### DATA SUPPLIED:
>>>>
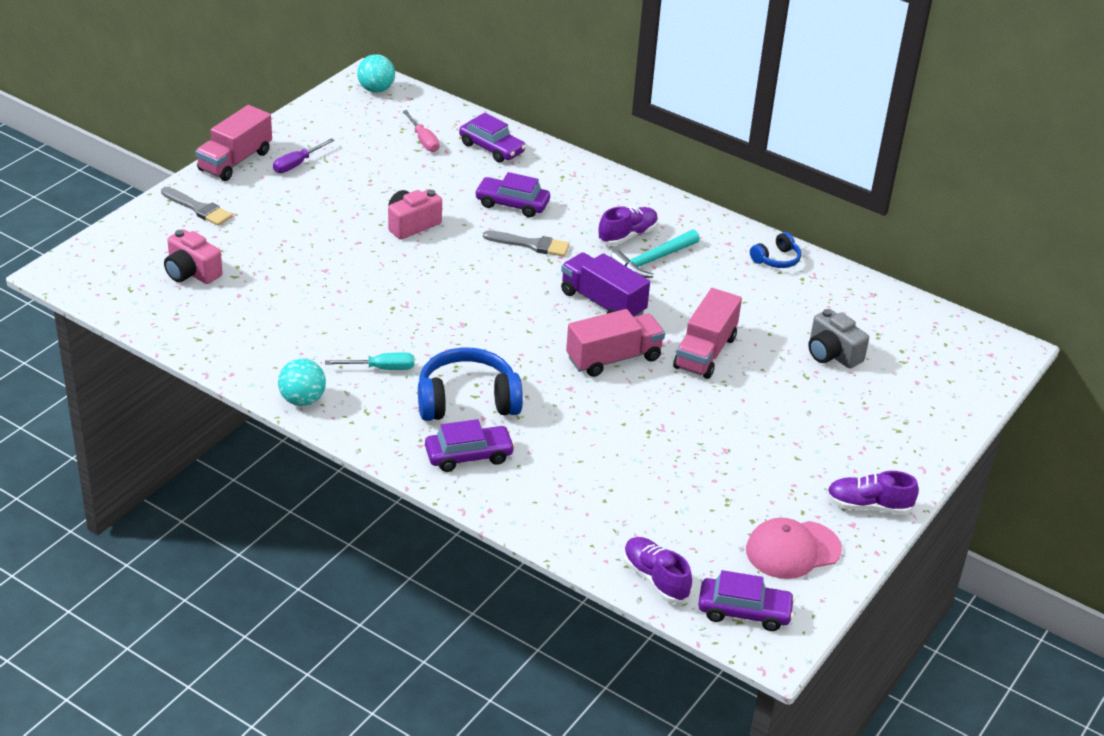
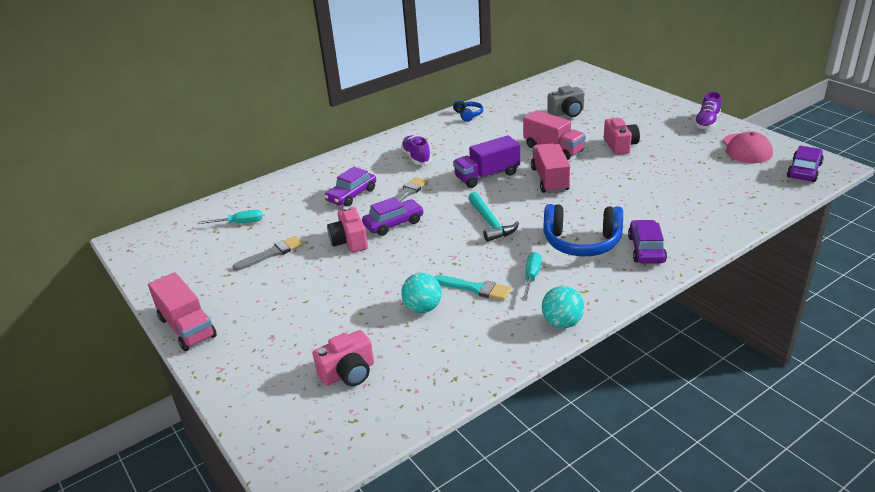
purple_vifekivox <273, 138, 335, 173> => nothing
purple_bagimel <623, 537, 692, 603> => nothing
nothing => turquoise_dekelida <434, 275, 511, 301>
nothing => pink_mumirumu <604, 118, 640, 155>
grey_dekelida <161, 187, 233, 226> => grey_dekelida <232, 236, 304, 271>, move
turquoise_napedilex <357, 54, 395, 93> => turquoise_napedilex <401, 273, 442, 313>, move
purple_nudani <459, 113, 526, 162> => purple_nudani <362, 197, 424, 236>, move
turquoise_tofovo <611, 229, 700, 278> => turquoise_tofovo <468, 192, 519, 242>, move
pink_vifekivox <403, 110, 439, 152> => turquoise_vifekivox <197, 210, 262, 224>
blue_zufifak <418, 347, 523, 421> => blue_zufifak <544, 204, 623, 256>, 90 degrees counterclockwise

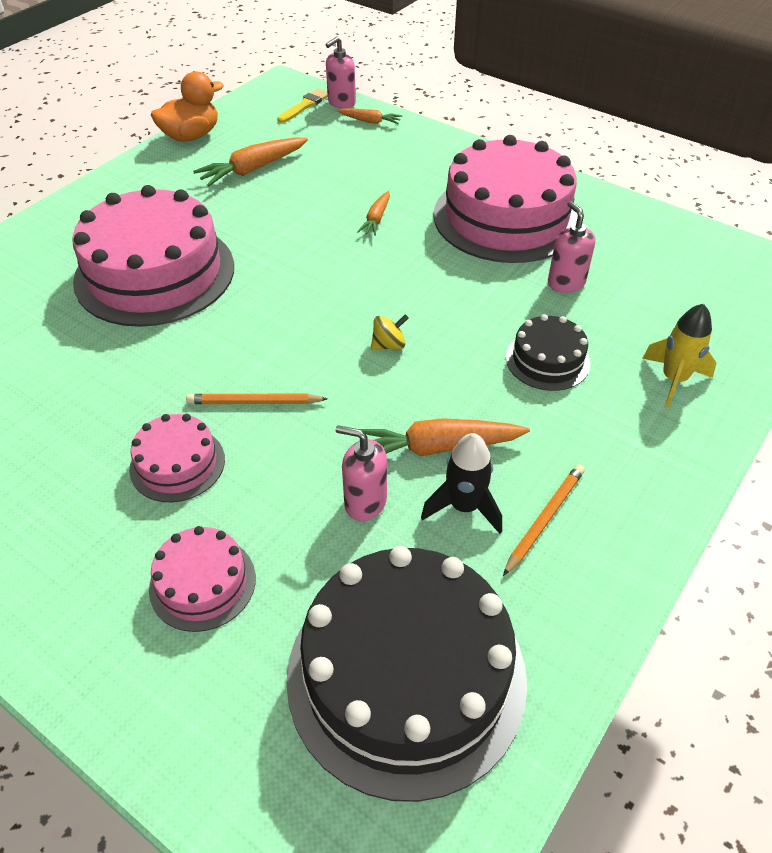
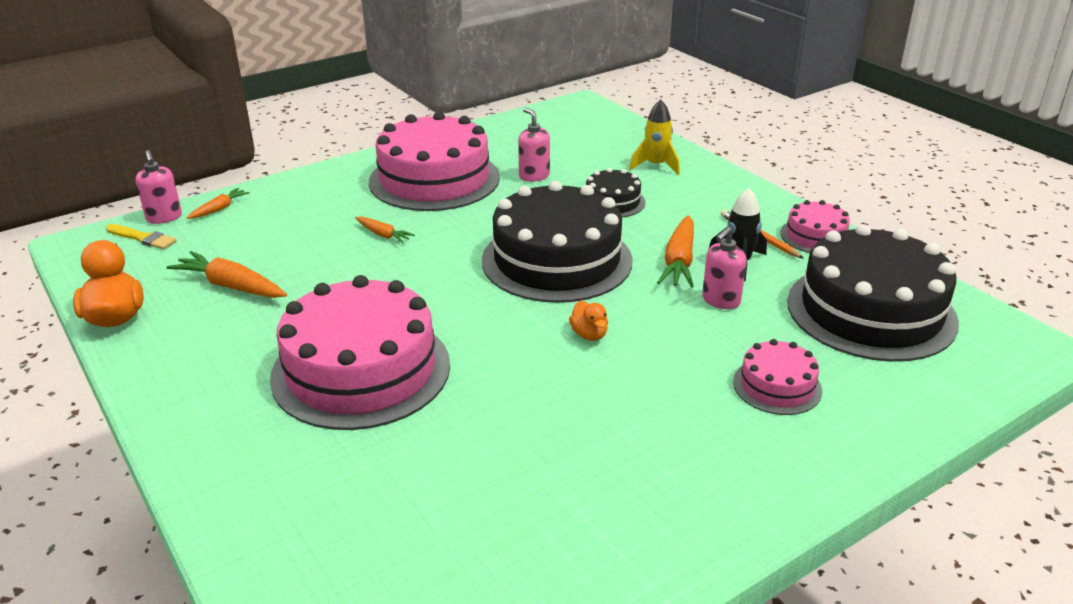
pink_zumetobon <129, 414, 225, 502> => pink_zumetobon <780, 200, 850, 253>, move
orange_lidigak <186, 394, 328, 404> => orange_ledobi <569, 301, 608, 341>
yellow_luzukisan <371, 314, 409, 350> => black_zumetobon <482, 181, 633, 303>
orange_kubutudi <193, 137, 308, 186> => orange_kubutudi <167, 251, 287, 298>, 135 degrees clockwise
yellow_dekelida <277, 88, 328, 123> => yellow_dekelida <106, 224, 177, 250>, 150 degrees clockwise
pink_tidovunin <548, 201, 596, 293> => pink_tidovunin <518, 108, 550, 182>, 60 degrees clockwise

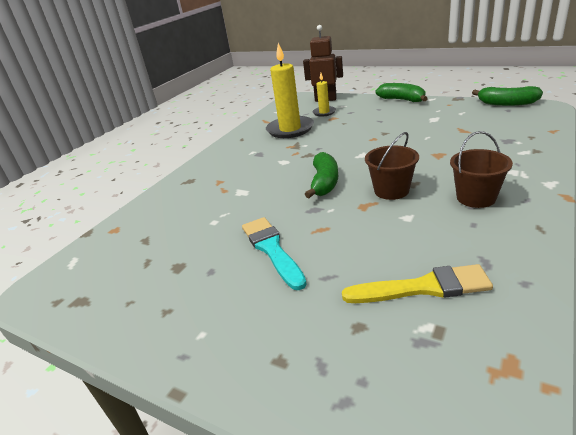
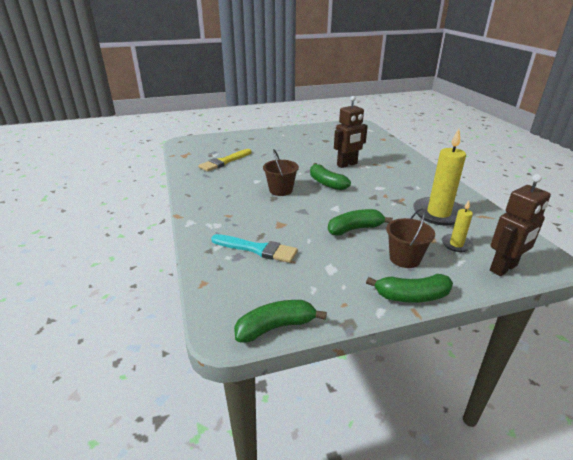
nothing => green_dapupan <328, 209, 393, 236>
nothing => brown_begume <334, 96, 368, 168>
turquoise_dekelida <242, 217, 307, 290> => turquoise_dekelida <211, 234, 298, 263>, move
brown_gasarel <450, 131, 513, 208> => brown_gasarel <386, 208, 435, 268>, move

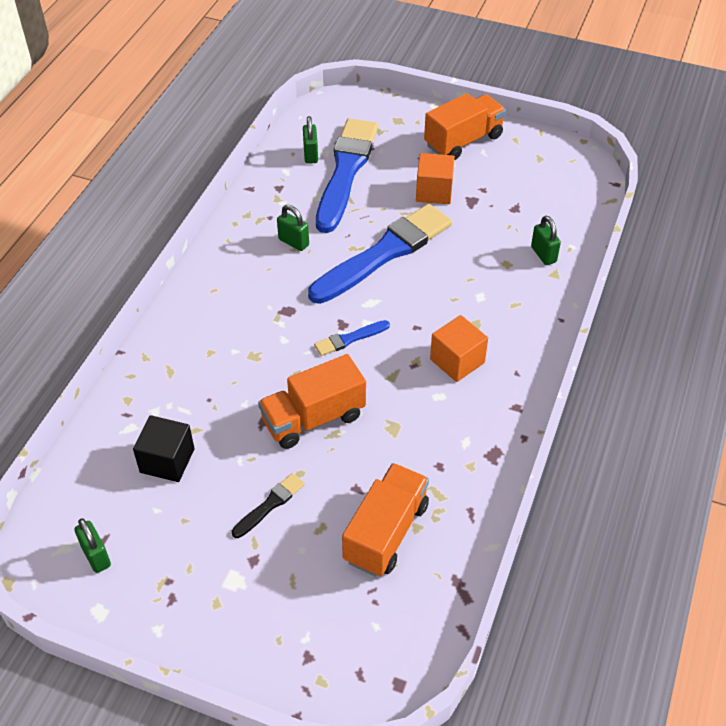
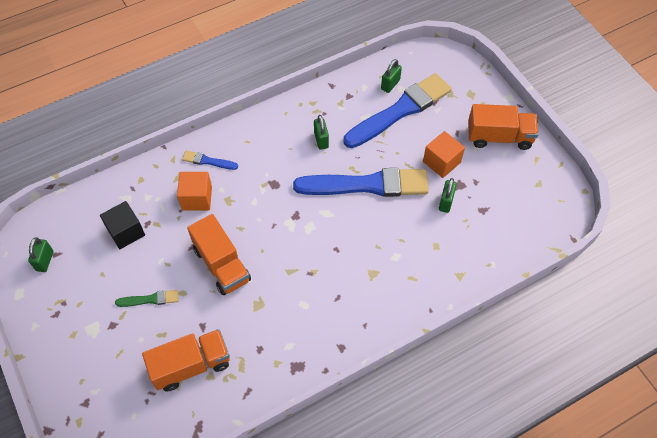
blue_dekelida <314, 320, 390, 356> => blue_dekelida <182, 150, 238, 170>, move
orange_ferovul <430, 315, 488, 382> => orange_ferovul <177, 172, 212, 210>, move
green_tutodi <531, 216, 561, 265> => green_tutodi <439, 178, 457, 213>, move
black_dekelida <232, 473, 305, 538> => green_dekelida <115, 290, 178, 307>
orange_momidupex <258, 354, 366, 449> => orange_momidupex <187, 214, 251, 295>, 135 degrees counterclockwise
<<<<
### PROBLEM TO SOLVE:
All lines with the word "counterclockwise" need to be copied from the data above.

### ANSWER TO THIS PROBLEM:
blue_zufifak <418, 347, 523, 421> => blue_zufifak <544, 204, 623, 256>, 90 degrees counterclockwise
orange_momidupex <258, 354, 366, 449> => orange_momidupex <187, 214, 251, 295>, 135 degrees counterclockwise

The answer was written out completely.